— WORK ORDER —
Line by line, set down all the data below exactly, omitting any picture.

— PROVIDED ENTRIES —
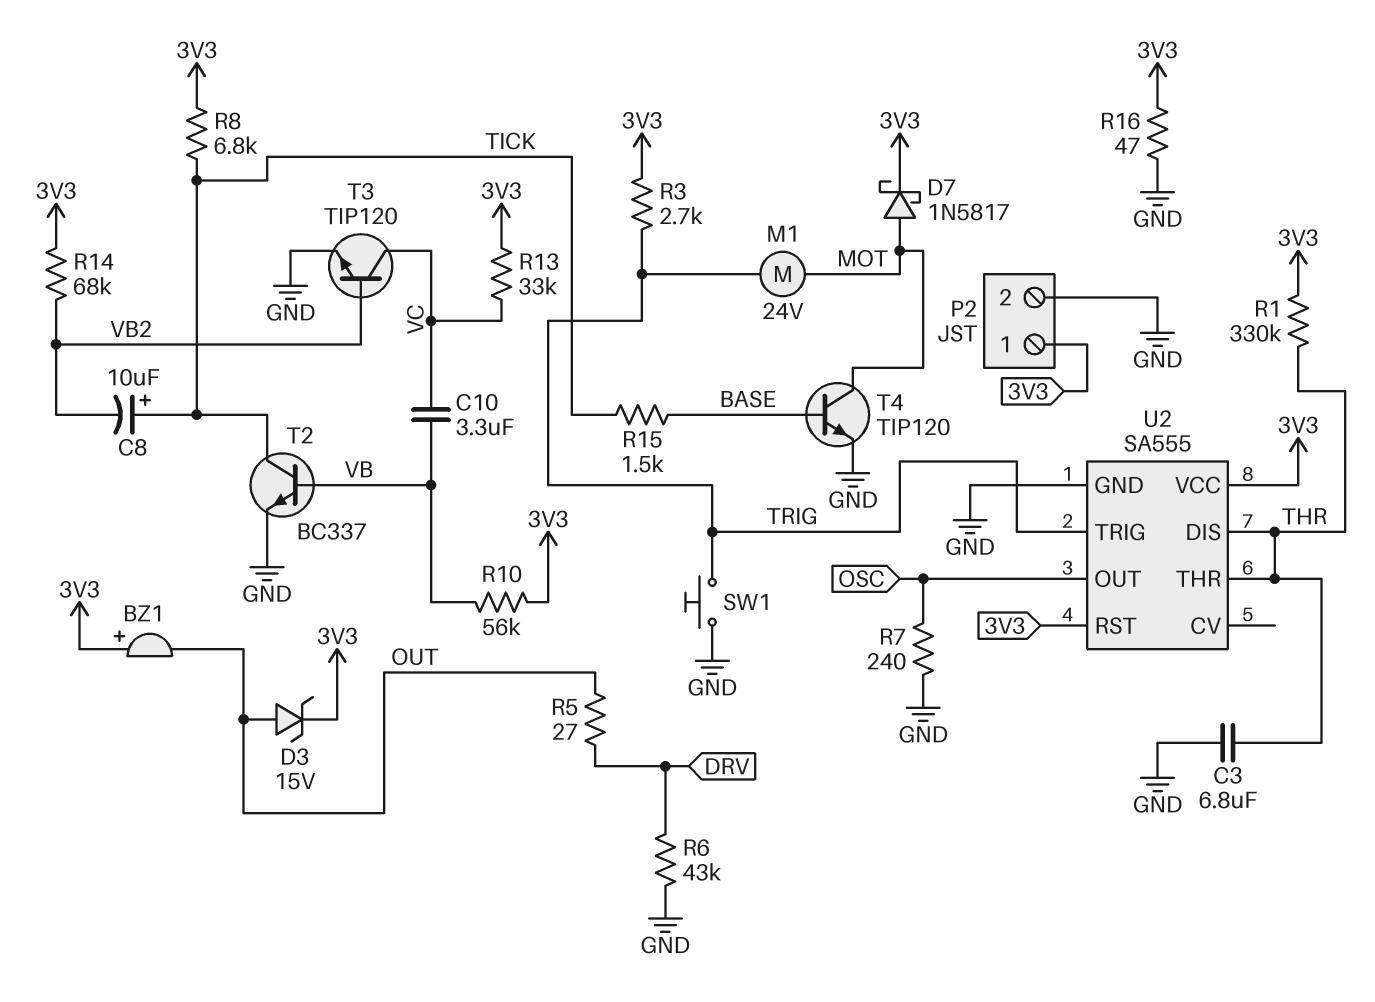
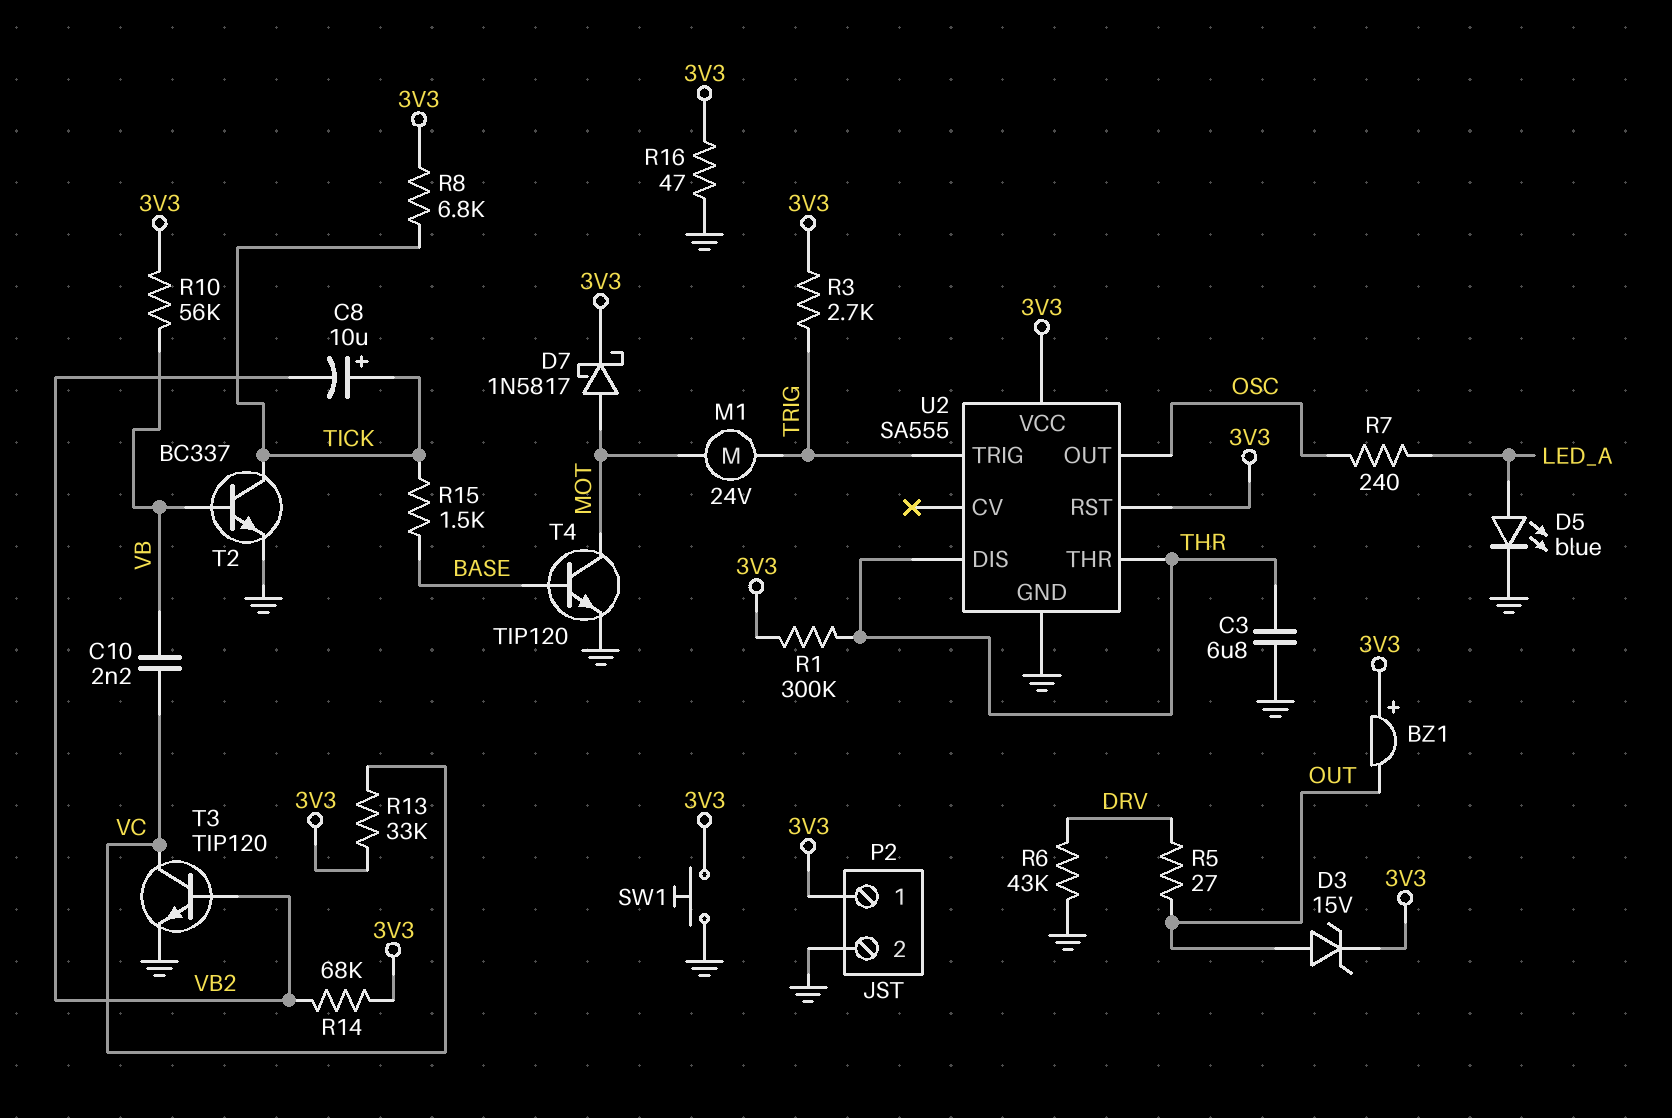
C10: 3.3uF (VB, VC) -> 2.2nF (VB, VC)
D5: none -> LED blue (A LED_A, K GND)
R1: 330k (3V3, THR) -> 300k (3V3, THR)
R7: 240 (GND, OSC) -> 240 (LED_A, OSC)
SW1: button (GND, TRIG) -> button (3V3, GND)

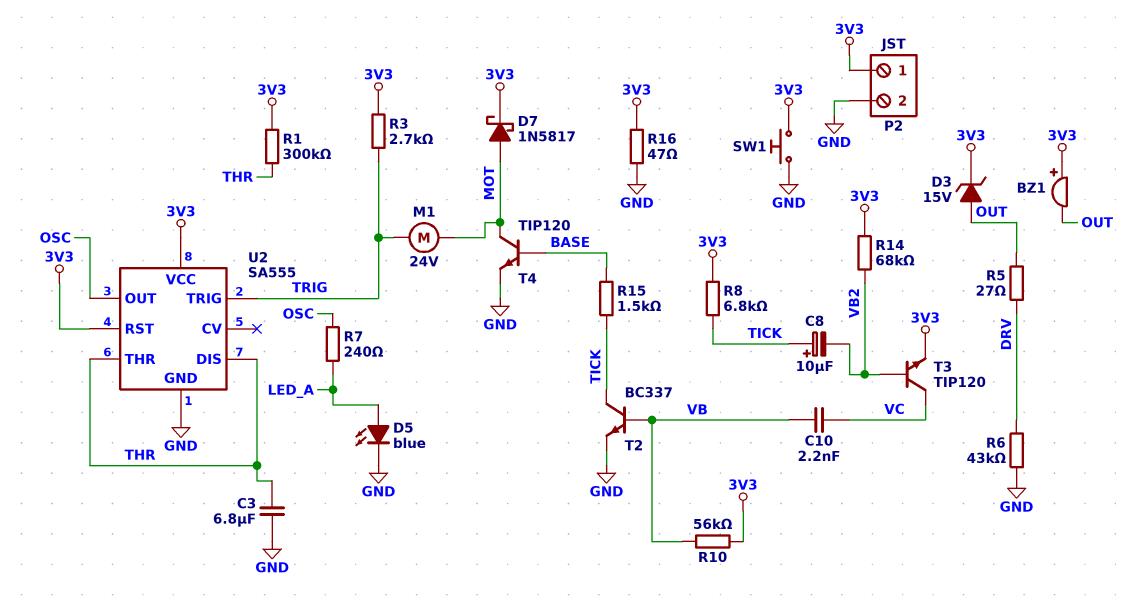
R13: 33k (3V3, VC) -> none
T3: NPN TIP120 (B VB2, C VC, E GND) -> NPN TIP120 (B VB2, C VC, E 3V3)

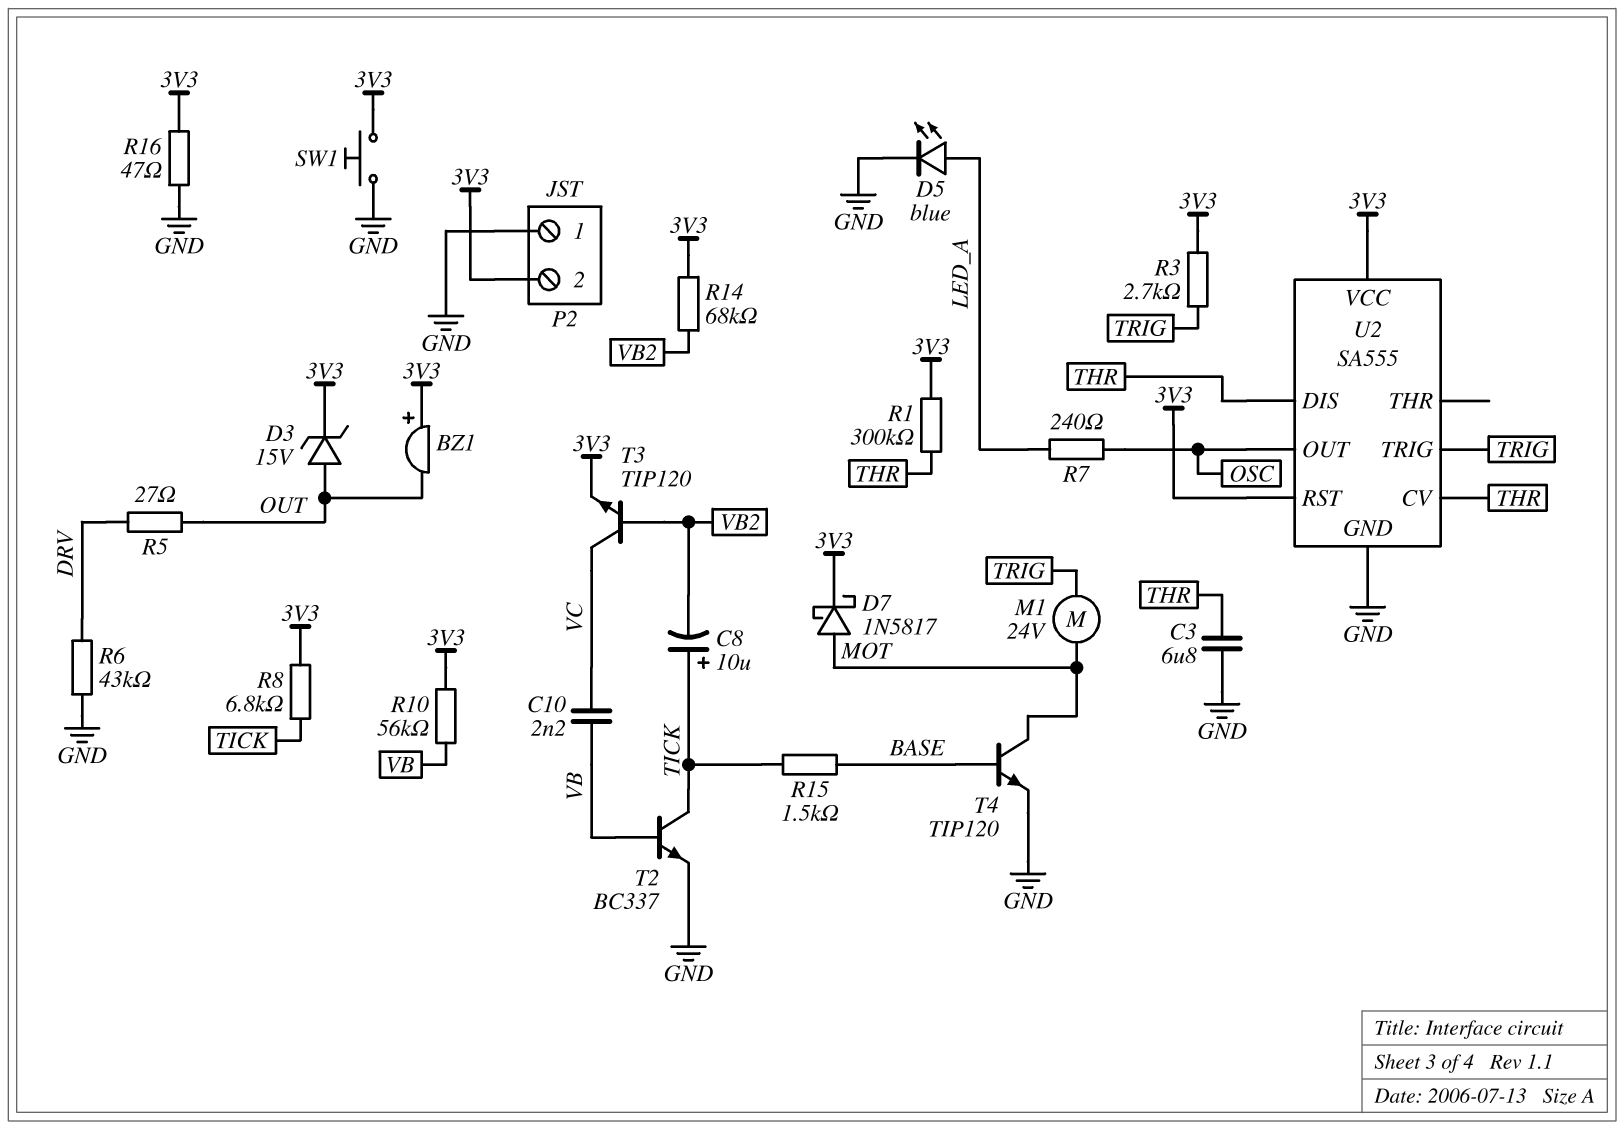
P2 pin 1: 3V3 -> GND
P2 pin 2: GND -> 3V3
U2 pin CV: none -> THR
U2 pin THR: THR -> none

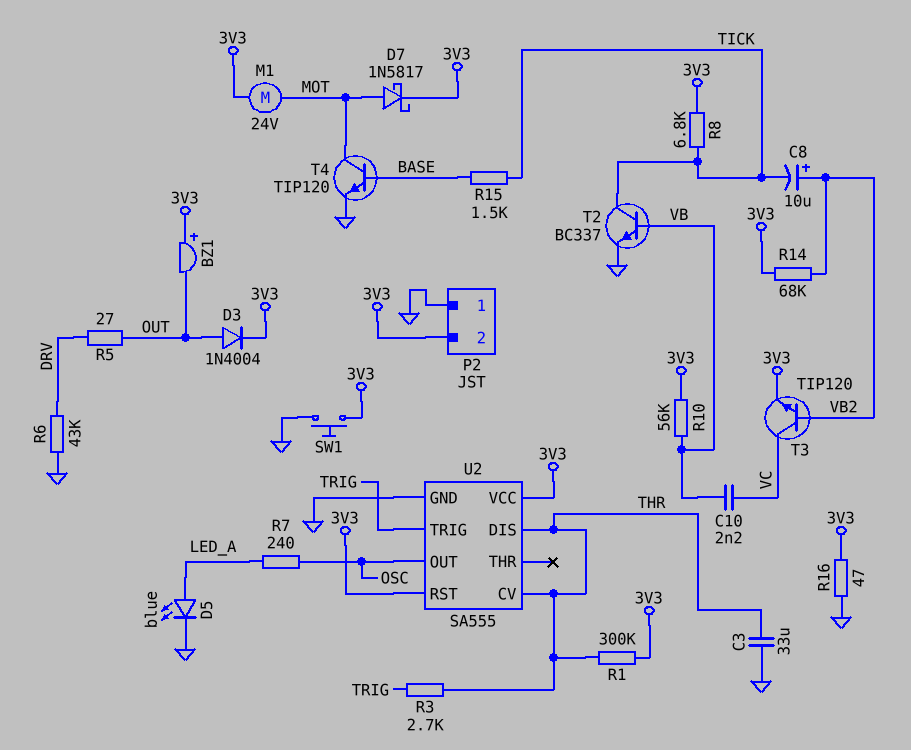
C3: 6.8uF (GND, THR) -> 33uF (GND, THR)
C8: 10uF (plus TICK, minus VB2) -> 10uF (plus VB2, minus TICK)
D3: zener 15V (A OUT, K 3V3) -> diode 1N4004 (A OUT, K 3V3)
M1: motor 24V (MOT, TRIG) -> motor 24V (3V3, MOT)
R3: 2.7k (3V3, TRIG) -> 2.7k (THR, TRIG)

— WRITTEN ANSWER —
C10: 3.3uF (VB, VC) -> 2.2nF (VB, VC)
D5: none -> LED blue (A LED_A, K GND)
R1: 330k (3V3, THR) -> 300k (3V3, THR)
R7: 240 (GND, OSC) -> 240 (LED_A, OSC)
SW1: button (GND, TRIG) -> button (3V3, GND)

R13: 33k (3V3, VC) -> none
T3: NPN TIP120 (B VB2, C VC, E GND) -> NPN TIP120 (B VB2, C VC, E 3V3)

P2 pin 1: 3V3 -> GND
P2 pin 2: GND -> 3V3
U2 pin CV: none -> THR
U2 pin THR: THR -> none

C3: 6.8uF (GND, THR) -> 33uF (GND, THR)
C8: 10uF (plus TICK, minus VB2) -> 10uF (plus VB2, minus TICK)
D3: zener 15V (A OUT, K 3V3) -> diode 1N4004 (A OUT, K 3V3)
M1: motor 24V (MOT, TRIG) -> motor 24V (3V3, MOT)
R3: 2.7k (3V3, TRIG) -> 2.7k (THR, TRIG)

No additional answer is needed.